— start Data supplied —

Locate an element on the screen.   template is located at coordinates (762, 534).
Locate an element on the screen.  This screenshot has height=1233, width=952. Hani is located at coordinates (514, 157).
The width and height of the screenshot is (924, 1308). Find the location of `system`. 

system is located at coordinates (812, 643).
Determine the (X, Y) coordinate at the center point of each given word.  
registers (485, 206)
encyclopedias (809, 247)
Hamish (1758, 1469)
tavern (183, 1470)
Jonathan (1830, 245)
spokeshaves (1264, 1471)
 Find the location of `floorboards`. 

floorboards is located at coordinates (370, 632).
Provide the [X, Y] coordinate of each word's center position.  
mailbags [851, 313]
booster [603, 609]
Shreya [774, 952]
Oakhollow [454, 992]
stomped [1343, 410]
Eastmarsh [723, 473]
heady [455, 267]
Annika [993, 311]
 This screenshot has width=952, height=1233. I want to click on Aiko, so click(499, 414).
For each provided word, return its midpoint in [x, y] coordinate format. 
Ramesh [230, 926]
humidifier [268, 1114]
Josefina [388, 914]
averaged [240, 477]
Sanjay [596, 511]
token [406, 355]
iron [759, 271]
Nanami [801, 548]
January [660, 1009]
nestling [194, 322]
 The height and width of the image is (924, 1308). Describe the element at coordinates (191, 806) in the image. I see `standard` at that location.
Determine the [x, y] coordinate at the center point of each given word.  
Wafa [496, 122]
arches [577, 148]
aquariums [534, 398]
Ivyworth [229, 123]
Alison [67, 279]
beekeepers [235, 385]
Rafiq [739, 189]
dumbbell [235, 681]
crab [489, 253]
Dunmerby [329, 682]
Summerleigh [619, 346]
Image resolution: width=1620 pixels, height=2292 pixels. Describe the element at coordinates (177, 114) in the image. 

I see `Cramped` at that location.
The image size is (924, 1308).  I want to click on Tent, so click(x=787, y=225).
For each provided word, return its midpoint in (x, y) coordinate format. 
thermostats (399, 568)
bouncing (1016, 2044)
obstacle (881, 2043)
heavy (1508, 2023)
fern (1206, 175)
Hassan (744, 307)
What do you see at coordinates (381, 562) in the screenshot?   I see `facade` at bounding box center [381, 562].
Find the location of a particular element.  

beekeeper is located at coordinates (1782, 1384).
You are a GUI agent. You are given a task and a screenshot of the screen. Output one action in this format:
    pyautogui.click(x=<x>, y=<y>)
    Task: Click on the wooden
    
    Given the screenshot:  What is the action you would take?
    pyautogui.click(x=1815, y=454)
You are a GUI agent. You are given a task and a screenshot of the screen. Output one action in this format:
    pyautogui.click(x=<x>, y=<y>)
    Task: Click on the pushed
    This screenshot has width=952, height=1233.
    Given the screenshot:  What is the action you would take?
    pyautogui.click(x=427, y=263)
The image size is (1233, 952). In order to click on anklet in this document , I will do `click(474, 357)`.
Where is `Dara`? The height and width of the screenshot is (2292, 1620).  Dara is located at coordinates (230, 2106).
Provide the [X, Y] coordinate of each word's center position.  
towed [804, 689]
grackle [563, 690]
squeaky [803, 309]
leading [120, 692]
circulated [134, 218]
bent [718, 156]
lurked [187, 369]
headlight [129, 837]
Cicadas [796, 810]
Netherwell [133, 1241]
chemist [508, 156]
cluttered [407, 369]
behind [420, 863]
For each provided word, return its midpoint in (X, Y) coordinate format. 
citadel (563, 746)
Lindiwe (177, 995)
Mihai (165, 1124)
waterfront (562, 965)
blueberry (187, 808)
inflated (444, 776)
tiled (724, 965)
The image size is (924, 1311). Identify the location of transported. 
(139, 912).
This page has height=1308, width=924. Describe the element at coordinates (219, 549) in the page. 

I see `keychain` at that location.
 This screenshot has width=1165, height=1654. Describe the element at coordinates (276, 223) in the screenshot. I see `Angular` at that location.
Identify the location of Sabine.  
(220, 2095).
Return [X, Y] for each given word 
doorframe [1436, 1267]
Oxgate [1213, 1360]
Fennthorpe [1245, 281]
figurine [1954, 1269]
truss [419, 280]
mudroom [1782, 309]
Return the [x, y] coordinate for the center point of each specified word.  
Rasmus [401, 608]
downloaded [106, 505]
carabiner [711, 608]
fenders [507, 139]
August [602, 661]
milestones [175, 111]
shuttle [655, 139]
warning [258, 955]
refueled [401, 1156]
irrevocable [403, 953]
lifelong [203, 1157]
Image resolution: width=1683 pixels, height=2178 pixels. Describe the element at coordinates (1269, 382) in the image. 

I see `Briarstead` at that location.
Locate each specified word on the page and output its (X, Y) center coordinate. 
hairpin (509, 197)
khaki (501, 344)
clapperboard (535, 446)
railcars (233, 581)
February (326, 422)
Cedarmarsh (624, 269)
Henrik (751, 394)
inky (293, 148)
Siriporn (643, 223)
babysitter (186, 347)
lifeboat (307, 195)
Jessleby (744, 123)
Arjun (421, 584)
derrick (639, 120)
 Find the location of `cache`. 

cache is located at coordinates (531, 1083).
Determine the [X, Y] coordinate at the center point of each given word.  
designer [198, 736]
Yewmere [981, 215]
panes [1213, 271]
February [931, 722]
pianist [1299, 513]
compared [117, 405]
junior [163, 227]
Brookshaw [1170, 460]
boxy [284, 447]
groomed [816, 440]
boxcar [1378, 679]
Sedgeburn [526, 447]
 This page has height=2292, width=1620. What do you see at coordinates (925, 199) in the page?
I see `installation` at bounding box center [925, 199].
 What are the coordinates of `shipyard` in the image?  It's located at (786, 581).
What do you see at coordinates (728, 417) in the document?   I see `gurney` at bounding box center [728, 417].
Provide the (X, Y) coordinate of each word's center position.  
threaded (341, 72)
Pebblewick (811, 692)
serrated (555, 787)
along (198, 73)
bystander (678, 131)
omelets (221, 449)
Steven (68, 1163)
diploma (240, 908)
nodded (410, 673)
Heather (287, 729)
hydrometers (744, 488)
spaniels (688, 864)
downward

— end Data supplied —

- [Directions]: Convert every line of the items above into a numbered list with one line per entry, and leave out the blank lines.

- [Result of the task]:
1. Locate an element on the screen.   template is located at coordinates (762, 534).
2. Locate an element on the screen.  This screenshot has height=1233, width=952. Hani is located at coordinates (514, 157).
3. The width and height of the screenshot is (924, 1308). Find the location of `system`. 
4. system is located at coordinates (812, 643).
5. Determine the (X, Y) coordinate at the center point of each given word.  
6. registers (485, 206)
7. encyclopedias (809, 247)
8. Hamish (1758, 1469)
9. tavern (183, 1470)
10. Jonathan (1830, 245)
11. spokeshaves (1264, 1471)
12.  Find the location of `floorboards`. 
13. floorboards is located at coordinates (370, 632).
14. Provide the [X, Y] coordinate of each word's center position.  
15. mailbags [851, 313]
16. booster [603, 609]
17. Shreya [774, 952]
18. Oakhollow [454, 992]
19. stomped [1343, 410]
20. Eastmarsh [723, 473]
21. heady [455, 267]
22. Annika [993, 311]
23.  This screenshot has width=952, height=1233. I want to click on Aiko, so click(499, 414).
24. For each provided word, return its midpoint in [x, y] coordinate format. 
25. Ramesh [230, 926]
26. humidifier [268, 1114]
27. Josefina [388, 914]
28. averaged [240, 477]
29. Sanjay [596, 511]
30. token [406, 355]
31. iron [759, 271]
32. Nanami [801, 548]
33. January [660, 1009]
34. nestling [194, 322]
35.  The height and width of the image is (924, 1308). Describe the element at coordinates (191, 806) in the image. I see `standard` at that location.
36. Determine the [x, y] coordinate at the center point of each given word.  
37. Wafa [496, 122]
38. arches [577, 148]
39. aquariums [534, 398]
40. Ivyworth [229, 123]
41. Alison [67, 279]
42. beekeepers [235, 385]
43. Rafiq [739, 189]
44. dumbbell [235, 681]
45. crab [489, 253]
46. Dunmerby [329, 682]
47. Summerleigh [619, 346]
48. Image resolution: width=1620 pixels, height=2292 pixels. Describe the element at coordinates (177, 114) in the image. 
49. I see `Cramped` at that location.
50. The image size is (924, 1308).  I want to click on Tent, so click(x=787, y=225).
51. For each provided word, return its midpoint in (x, y) coordinate format. 
52. thermostats (399, 568)
53. bouncing (1016, 2044)
54. obstacle (881, 2043)
55. heavy (1508, 2023)
56. fern (1206, 175)
57. Hassan (744, 307)
58. What do you see at coordinates (381, 562) in the screenshot?   I see `facade` at bounding box center [381, 562].
59. Find the location of a particular element.  
60. beekeeper is located at coordinates (1782, 1384).
61. You are a GUI agent. You are given a task and a screenshot of the screen. Output one action in this format:
62.     pyautogui.click(x=<x>, y=<y>)
63.     Task: Click on the wooden
64.     Given the screenshot:  What is the action you would take?
65.     pyautogui.click(x=1815, y=454)
66. You are a GUI agent. You are given a task and a screenshot of the screen. Output one action in this format:
67.     pyautogui.click(x=<x>, y=<y>)
68.     Task: Click on the pushed
69.     This screenshot has width=952, height=1233.
70.     Given the screenshot:  What is the action you would take?
71.     pyautogui.click(x=427, y=263)
72. The image size is (1233, 952). In order to click on anklet in this document , I will do `click(474, 357)`.
73. Where is `Dara`? The height and width of the screenshot is (2292, 1620).  Dara is located at coordinates (230, 2106).
74. Provide the [X, Y] coordinate of each word's center position.  
75. towed [804, 689]
76. grackle [563, 690]
77. squeaky [803, 309]
78. leading [120, 692]
79. circulated [134, 218]
80. bent [718, 156]
81. lurked [187, 369]
82. headlight [129, 837]
83. Cicadas [796, 810]
84. Netherwell [133, 1241]
85. chemist [508, 156]
86. cluttered [407, 369]
87. behind [420, 863]
88. For each provided word, return its midpoint in (X, Y) coordinate format. 
89. citadel (563, 746)
90. Lindiwe (177, 995)
91. Mihai (165, 1124)
92. waterfront (562, 965)
93. blueberry (187, 808)
94. inflated (444, 776)
95. tiled (724, 965)
96. The image size is (924, 1311). Identify the location of transported. 
97. (139, 912).
98. This page has height=1308, width=924. Describe the element at coordinates (219, 549) in the page. 
99. I see `keychain` at that location.
100.  This screenshot has width=1165, height=1654. Describe the element at coordinates (276, 223) in the screenshot. I see `Angular` at that location.
101. Identify the location of Sabine.  
102. (220, 2095).
103. Return [X, Y] for each given word 
104. doorframe [1436, 1267]
105. Oxgate [1213, 1360]
106. Fennthorpe [1245, 281]
107. figurine [1954, 1269]
108. truss [419, 280]
109. mudroom [1782, 309]
110. Return the [x, y] coordinate for the center point of each specified word.  
111. Rasmus [401, 608]
112. downloaded [106, 505]
113. carabiner [711, 608]
114. fenders [507, 139]
115. August [602, 661]
116. milestones [175, 111]
117. shuttle [655, 139]
118. warning [258, 955]
119. refueled [401, 1156]
120. irrevocable [403, 953]
121. lifelong [203, 1157]
122. Image resolution: width=1683 pixels, height=2178 pixels. Describe the element at coordinates (1269, 382) in the image. 
123. I see `Briarstead` at that location.
124. Locate each specified word on the page and output its (X, Y) center coordinate. 
125. hairpin (509, 197)
126. khaki (501, 344)
127. clapperboard (535, 446)
128. railcars (233, 581)
129. February (326, 422)
130. Cedarmarsh (624, 269)
131. Henrik (751, 394)
132. inky (293, 148)
133. Siriporn (643, 223)
134. babysitter (186, 347)
135. lifeboat (307, 195)
136. Jessleby (744, 123)
137. Arjun (421, 584)
138. derrick (639, 120)
139.  Find the location of `cache`. 
140. cache is located at coordinates (531, 1083).
141. Determine the [X, Y] coordinate at the center point of each given word.  
142. designer [198, 736]
143. Yewmere [981, 215]
144. panes [1213, 271]
145. February [931, 722]
146. pianist [1299, 513]
147. compared [117, 405]
148. junior [163, 227]
149. Brookshaw [1170, 460]
150. boxy [284, 447]
151. groomed [816, 440]
152. boxcar [1378, 679]
153. Sedgeburn [526, 447]
154.  This page has height=2292, width=1620. What do you see at coordinates (925, 199) in the page?
155. I see `installation` at bounding box center [925, 199].
156.  What are the coordinates of `shipyard` in the image?  It's located at (786, 581).
157. What do you see at coordinates (728, 417) in the document?   I see `gurney` at bounding box center [728, 417].
158. Provide the (X, Y) coordinate of each word's center position.  
159. threaded (341, 72)
160. Pebblewick (811, 692)
161. serrated (555, 787)
162. along (198, 73)
163. bystander (678, 131)
164. omelets (221, 449)
165. Steven (68, 1163)
166. diploma (240, 908)
167. nodded (410, 673)
168. Heather (287, 729)
169. hydrometers (744, 488)
170. spaniels (688, 864)
171. downward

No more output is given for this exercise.